→ **EXERCISE GOAL**
Every line from the one with "Find all instances" to the end of the data needs to be copied exactly, and no line before it.

→ **DATASET**
.....
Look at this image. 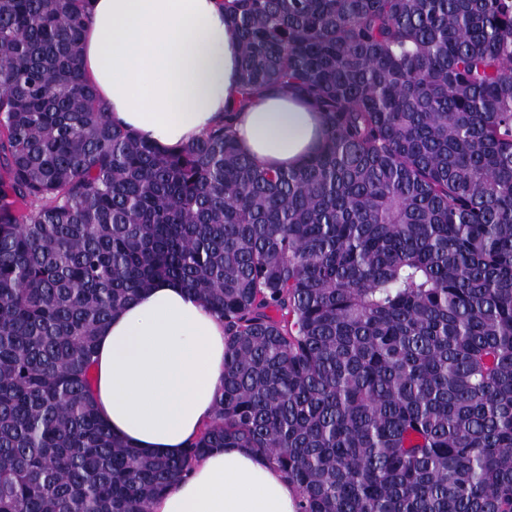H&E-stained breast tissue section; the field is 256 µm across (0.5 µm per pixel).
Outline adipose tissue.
I'll use <instances>...</instances> for the list:
<instances>
[{
  "label": "adipose tissue",
  "instance_id": "adipose-tissue-1",
  "mask_svg": "<svg viewBox=\"0 0 512 512\" xmlns=\"http://www.w3.org/2000/svg\"><path fill=\"white\" fill-rule=\"evenodd\" d=\"M240 54L224 0H92L80 62L112 124L176 150L233 106ZM233 130L255 163L285 169L311 156L325 124L307 100L267 90L237 112ZM223 377L224 325L179 282L155 281L99 333L98 412L145 455H182ZM298 504L268 458L215 448L150 512H297Z\"/></svg>",
  "mask_w": 512,
  "mask_h": 512
}]
</instances>
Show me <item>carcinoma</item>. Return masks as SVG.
Here are the masks:
<instances>
[{
	"label": "carcinoma",
	"instance_id": "obj_1",
	"mask_svg": "<svg viewBox=\"0 0 512 512\" xmlns=\"http://www.w3.org/2000/svg\"><path fill=\"white\" fill-rule=\"evenodd\" d=\"M224 122L166 151L84 79L91 0H0V512H149L214 448L299 512H512V0H226ZM324 112L264 169L232 113ZM156 279L224 323L186 452L114 436L97 337ZM324 118L307 100L267 90L237 112L233 131L241 151L263 168L305 162L324 138Z\"/></svg>",
	"mask_w": 512,
	"mask_h": 512
}]
</instances>
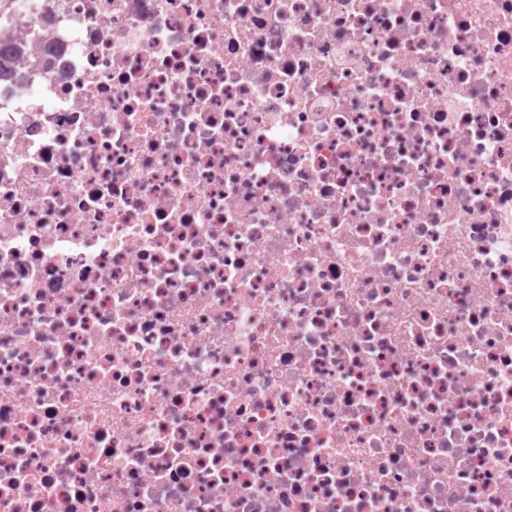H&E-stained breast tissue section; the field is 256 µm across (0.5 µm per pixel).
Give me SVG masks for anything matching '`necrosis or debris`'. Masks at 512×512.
<instances>
[{
  "instance_id": "4bbe7bcc",
  "label": "necrosis or debris",
  "mask_w": 512,
  "mask_h": 512,
  "mask_svg": "<svg viewBox=\"0 0 512 512\" xmlns=\"http://www.w3.org/2000/svg\"><path fill=\"white\" fill-rule=\"evenodd\" d=\"M0 512H512V0H0Z\"/></svg>"
}]
</instances>
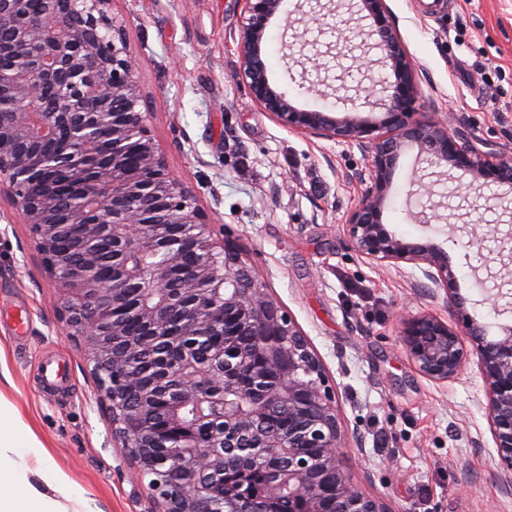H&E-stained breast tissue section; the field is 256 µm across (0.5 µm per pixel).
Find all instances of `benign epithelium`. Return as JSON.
I'll return each instance as SVG.
<instances>
[{
  "instance_id": "7a95c632",
  "label": "benign epithelium",
  "mask_w": 512,
  "mask_h": 512,
  "mask_svg": "<svg viewBox=\"0 0 512 512\" xmlns=\"http://www.w3.org/2000/svg\"><path fill=\"white\" fill-rule=\"evenodd\" d=\"M241 5L235 78L280 126L357 148L366 188L350 212V246L378 266L410 265L448 312L400 315L417 372L435 384L475 361L495 448L493 473L512 491V323L489 335L459 293L448 253L396 235L382 222L403 149L460 170L470 185H512V159L493 144L416 111L414 67L386 0H358L370 24L360 67L378 70L365 104L301 109L270 82L263 44L283 0ZM26 0H0V185L28 225L45 272L61 291L59 320L84 348L112 419V441L141 479L155 512H271L283 498L325 512L322 481L335 478L336 512H391L346 469L350 444L335 394L308 339L259 285L236 240L214 236L208 214L173 177L140 109L139 64L127 54L109 0H48L36 21ZM381 56L373 59L371 51ZM108 118L111 161L99 129ZM64 132L70 148L39 143ZM222 336L200 355L197 339ZM288 408V431L266 417ZM305 448L317 453L306 454Z\"/></svg>"
}]
</instances>
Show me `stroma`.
<instances>
[{"label": "stroma", "instance_id": "1", "mask_svg": "<svg viewBox=\"0 0 512 512\" xmlns=\"http://www.w3.org/2000/svg\"><path fill=\"white\" fill-rule=\"evenodd\" d=\"M265 50L271 81L304 109L358 106L362 73L341 38L360 26L344 0L321 20L310 0H286ZM414 65L418 111L497 141L512 157V0H387ZM107 11L140 64L142 111L175 175L217 236L231 234L254 275L323 362L345 430L365 438L348 470L391 512H512L489 466L493 441L476 365L441 386L413 367L398 315H444L411 267L369 264L351 249L346 219L364 190L358 149L280 127L237 82L238 0H110ZM317 84L318 93L306 91ZM416 150L401 155L383 222L448 253L471 314L498 313L473 235L487 248L512 228V186L476 188L452 172L434 197ZM440 219L422 222L431 201ZM59 291L7 194H0V392L52 460L101 512H149L150 491L110 446L111 425L84 351L58 321Z\"/></svg>", "mask_w": 512, "mask_h": 512}]
</instances>
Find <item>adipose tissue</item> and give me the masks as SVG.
.....
→ **OUTPUT**
Find all instances of `benign epithelium`. Return as JSON.
I'll return each instance as SVG.
<instances>
[{
  "instance_id": "7a95c632",
  "label": "benign epithelium",
  "mask_w": 512,
  "mask_h": 512,
  "mask_svg": "<svg viewBox=\"0 0 512 512\" xmlns=\"http://www.w3.org/2000/svg\"><path fill=\"white\" fill-rule=\"evenodd\" d=\"M241 5L235 78L280 126L357 148L366 188L350 212V246L378 266L410 265L448 312L400 315L417 372L435 384L475 361L495 448L493 473L512 491V323L489 335L459 293L448 253L396 235L382 222L403 149L460 170L470 185H512V159L493 144L416 111L414 67L386 0H358L370 24L360 67L378 70L365 104L301 109L270 82L263 44L283 0ZM26 0H0V185L28 225L45 272L61 291L59 320L84 348L112 419V441L141 479L155 512H271L283 498L325 512L322 481L335 478L336 512H391L346 469L350 444L335 394L308 339L259 285L236 240L214 236L208 214L173 177L140 109L139 64L127 54L109 0H48L36 21ZM381 56L373 59L371 51ZM108 118L111 161L99 129ZM64 132L70 148L39 143ZM222 336L200 355L197 339ZM288 408V431L266 417ZM305 448L317 453L306 454Z\"/></svg>"
}]
</instances>
Show me `stroma`.
<instances>
[{"label": "stroma", "instance_id": "1", "mask_svg": "<svg viewBox=\"0 0 512 512\" xmlns=\"http://www.w3.org/2000/svg\"><path fill=\"white\" fill-rule=\"evenodd\" d=\"M265 50L271 81L304 109L358 106L362 73L341 38L360 26L344 0L321 20L310 0H286ZM414 65L418 111L497 141L512 157V0H387ZM107 11L140 64L142 111L175 175L217 236L231 234L254 275L323 362L345 430L365 438L348 470L391 512H512L489 466L493 441L476 365L441 386L413 367L398 315H444L411 267L369 264L351 249L346 219L364 190L358 149L280 127L237 82L238 0H110ZM317 84L318 93L306 91ZM416 150L401 155L383 222L448 253L471 314L498 313L473 235L487 248L512 228V186L476 188L452 172L434 197ZM440 219L422 222L431 201ZM59 291L7 194H0V392L52 460L101 512H149L150 491L110 446L111 425L84 351L58 321Z\"/></svg>", "mask_w": 512, "mask_h": 512}]
</instances>
Find <item>adipose tissue</item> and give me the masks as SVG.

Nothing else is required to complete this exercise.